— begin Material shown —
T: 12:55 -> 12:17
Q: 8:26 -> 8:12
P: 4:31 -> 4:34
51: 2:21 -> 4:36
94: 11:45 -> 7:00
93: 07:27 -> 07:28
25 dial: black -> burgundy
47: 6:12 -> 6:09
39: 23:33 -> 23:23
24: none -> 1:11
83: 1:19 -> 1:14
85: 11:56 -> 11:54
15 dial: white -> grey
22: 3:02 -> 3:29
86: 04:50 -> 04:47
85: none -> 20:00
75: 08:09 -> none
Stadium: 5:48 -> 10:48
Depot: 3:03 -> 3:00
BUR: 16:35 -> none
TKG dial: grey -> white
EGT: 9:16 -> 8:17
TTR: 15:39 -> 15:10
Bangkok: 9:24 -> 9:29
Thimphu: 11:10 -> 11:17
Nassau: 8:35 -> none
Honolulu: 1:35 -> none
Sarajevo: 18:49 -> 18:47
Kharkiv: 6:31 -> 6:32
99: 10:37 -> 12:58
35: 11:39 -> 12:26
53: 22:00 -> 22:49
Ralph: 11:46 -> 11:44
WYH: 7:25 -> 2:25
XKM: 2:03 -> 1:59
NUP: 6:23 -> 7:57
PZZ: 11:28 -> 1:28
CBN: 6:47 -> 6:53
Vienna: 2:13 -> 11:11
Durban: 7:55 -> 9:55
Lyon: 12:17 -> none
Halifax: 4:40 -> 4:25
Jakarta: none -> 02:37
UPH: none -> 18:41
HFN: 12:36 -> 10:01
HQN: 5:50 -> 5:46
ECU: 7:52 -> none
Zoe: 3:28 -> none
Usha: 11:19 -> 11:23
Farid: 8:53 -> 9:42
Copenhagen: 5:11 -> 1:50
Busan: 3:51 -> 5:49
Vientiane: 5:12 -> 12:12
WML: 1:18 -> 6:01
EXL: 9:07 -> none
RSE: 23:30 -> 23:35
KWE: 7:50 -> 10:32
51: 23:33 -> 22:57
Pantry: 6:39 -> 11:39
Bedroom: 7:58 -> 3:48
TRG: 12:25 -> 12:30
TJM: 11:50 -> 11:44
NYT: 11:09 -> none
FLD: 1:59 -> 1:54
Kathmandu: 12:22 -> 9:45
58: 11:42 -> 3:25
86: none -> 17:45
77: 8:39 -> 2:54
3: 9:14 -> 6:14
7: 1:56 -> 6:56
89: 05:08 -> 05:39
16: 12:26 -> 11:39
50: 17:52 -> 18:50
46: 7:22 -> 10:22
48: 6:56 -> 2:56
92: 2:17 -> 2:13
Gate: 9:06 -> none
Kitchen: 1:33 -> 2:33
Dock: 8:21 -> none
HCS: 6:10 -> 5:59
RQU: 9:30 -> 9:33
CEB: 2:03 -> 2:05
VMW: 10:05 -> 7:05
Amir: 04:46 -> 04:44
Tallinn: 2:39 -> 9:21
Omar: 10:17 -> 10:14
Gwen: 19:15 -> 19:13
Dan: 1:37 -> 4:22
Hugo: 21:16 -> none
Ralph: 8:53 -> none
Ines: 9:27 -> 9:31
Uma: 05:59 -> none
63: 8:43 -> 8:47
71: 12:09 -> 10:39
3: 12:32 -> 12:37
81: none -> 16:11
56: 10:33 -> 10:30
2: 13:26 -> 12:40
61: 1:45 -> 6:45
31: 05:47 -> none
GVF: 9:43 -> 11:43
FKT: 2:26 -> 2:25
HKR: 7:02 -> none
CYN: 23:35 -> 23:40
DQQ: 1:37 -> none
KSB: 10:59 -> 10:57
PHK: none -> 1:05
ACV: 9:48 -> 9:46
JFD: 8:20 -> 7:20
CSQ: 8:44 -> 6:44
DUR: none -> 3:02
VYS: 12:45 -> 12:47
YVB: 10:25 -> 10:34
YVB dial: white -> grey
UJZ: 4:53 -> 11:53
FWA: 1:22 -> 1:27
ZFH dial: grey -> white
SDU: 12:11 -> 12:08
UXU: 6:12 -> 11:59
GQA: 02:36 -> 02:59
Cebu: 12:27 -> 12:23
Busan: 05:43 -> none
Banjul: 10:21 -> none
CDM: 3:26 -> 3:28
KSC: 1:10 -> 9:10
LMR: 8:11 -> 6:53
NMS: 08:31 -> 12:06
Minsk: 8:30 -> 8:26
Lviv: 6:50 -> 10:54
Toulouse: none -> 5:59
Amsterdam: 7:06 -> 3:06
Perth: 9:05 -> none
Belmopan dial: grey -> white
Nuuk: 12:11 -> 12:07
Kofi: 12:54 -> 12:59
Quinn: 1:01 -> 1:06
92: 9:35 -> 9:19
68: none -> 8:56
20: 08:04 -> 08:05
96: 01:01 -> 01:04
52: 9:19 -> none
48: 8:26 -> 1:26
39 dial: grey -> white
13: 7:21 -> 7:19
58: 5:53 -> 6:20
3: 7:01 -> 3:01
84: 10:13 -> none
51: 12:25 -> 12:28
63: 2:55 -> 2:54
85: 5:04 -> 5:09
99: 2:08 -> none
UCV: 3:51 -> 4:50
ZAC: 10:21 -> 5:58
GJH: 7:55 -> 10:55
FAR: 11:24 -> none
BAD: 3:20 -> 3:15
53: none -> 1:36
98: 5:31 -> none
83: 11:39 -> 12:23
— end Material shown —
(What is expected)
Please write out the rows from the first one up to and including the line with "Cebu: 12:27 -> 12:23", substituting "face" for every "dial" and leaving all else unchanged.

(The completed task)
T: 12:55 -> 12:17
Q: 8:26 -> 8:12
P: 4:31 -> 4:34
51: 2:21 -> 4:36
94: 11:45 -> 7:00
93: 07:27 -> 07:28
25 face: black -> burgundy
47: 6:12 -> 6:09
39: 23:33 -> 23:23
24: none -> 1:11
83: 1:19 -> 1:14
85: 11:56 -> 11:54
15 face: white -> grey
22: 3:02 -> 3:29
86: 04:50 -> 04:47
85: none -> 20:00
75: 08:09 -> none
Stadium: 5:48 -> 10:48
Depot: 3:03 -> 3:00
BUR: 16:35 -> none
TKG face: grey -> white
EGT: 9:16 -> 8:17
TTR: 15:39 -> 15:10
Bangkok: 9:24 -> 9:29
Thimphu: 11:10 -> 11:17
Nassau: 8:35 -> none
Honolulu: 1:35 -> none
Sarajevo: 18:49 -> 18:47
Kharkiv: 6:31 -> 6:32
99: 10:37 -> 12:58
35: 11:39 -> 12:26
53: 22:00 -> 22:49
Ralph: 11:46 -> 11:44
WYH: 7:25 -> 2:25
XKM: 2:03 -> 1:59
NUP: 6:23 -> 7:57
PZZ: 11:28 -> 1:28
CBN: 6:47 -> 6:53
Vienna: 2:13 -> 11:11
Durban: 7:55 -> 9:55
Lyon: 12:17 -> none
Halifax: 4:40 -> 4:25
Jakarta: none -> 02:37
UPH: none -> 18:41
HFN: 12:36 -> 10:01
HQN: 5:50 -> 5:46
ECU: 7:52 -> none
Zoe: 3:28 -> none
Usha: 11:19 -> 11:23
Farid: 8:53 -> 9:42
Copenhagen: 5:11 -> 1:50
Busan: 3:51 -> 5:49
Vientiane: 5:12 -> 12:12
WML: 1:18 -> 6:01
EXL: 9:07 -> none
RSE: 23:30 -> 23:35
KWE: 7:50 -> 10:32
51: 23:33 -> 22:57
Pantry: 6:39 -> 11:39
Bedroom: 7:58 -> 3:48
TRG: 12:25 -> 12:30
TJM: 11:50 -> 11:44
NYT: 11:09 -> none
FLD: 1:59 -> 1:54
Kathmandu: 12:22 -> 9:45
58: 11:42 -> 3:25
86: none -> 17:45
77: 8:39 -> 2:54
3: 9:14 -> 6:14
7: 1:56 -> 6:56
89: 05:08 -> 05:39
16: 12:26 -> 11:39
50: 17:52 -> 18:50
46: 7:22 -> 10:22
48: 6:56 -> 2:56
92: 2:17 -> 2:13
Gate: 9:06 -> none
Kitchen: 1:33 -> 2:33
Dock: 8:21 -> none
HCS: 6:10 -> 5:59
RQU: 9:30 -> 9:33
CEB: 2:03 -> 2:05
VMW: 10:05 -> 7:05
Amir: 04:46 -> 04:44
Tallinn: 2:39 -> 9:21
Omar: 10:17 -> 10:14
Gwen: 19:15 -> 19:13
Dan: 1:37 -> 4:22
Hugo: 21:16 -> none
Ralph: 8:53 -> none
Ines: 9:27 -> 9:31
Uma: 05:59 -> none
63: 8:43 -> 8:47
71: 12:09 -> 10:39
3: 12:32 -> 12:37
81: none -> 16:11
56: 10:33 -> 10:30
2: 13:26 -> 12:40
61: 1:45 -> 6:45
31: 05:47 -> none
GVF: 9:43 -> 11:43
FKT: 2:26 -> 2:25
HKR: 7:02 -> none
CYN: 23:35 -> 23:40
DQQ: 1:37 -> none
KSB: 10:59 -> 10:57
PHK: none -> 1:05
ACV: 9:48 -> 9:46
JFD: 8:20 -> 7:20
CSQ: 8:44 -> 6:44
DUR: none -> 3:02
VYS: 12:45 -> 12:47
YVB: 10:25 -> 10:34
YVB face: white -> grey
UJZ: 4:53 -> 11:53
FWA: 1:22 -> 1:27
ZFH face: grey -> white
SDU: 12:11 -> 12:08
UXU: 6:12 -> 11:59
GQA: 02:36 -> 02:59
Cebu: 12:27 -> 12:23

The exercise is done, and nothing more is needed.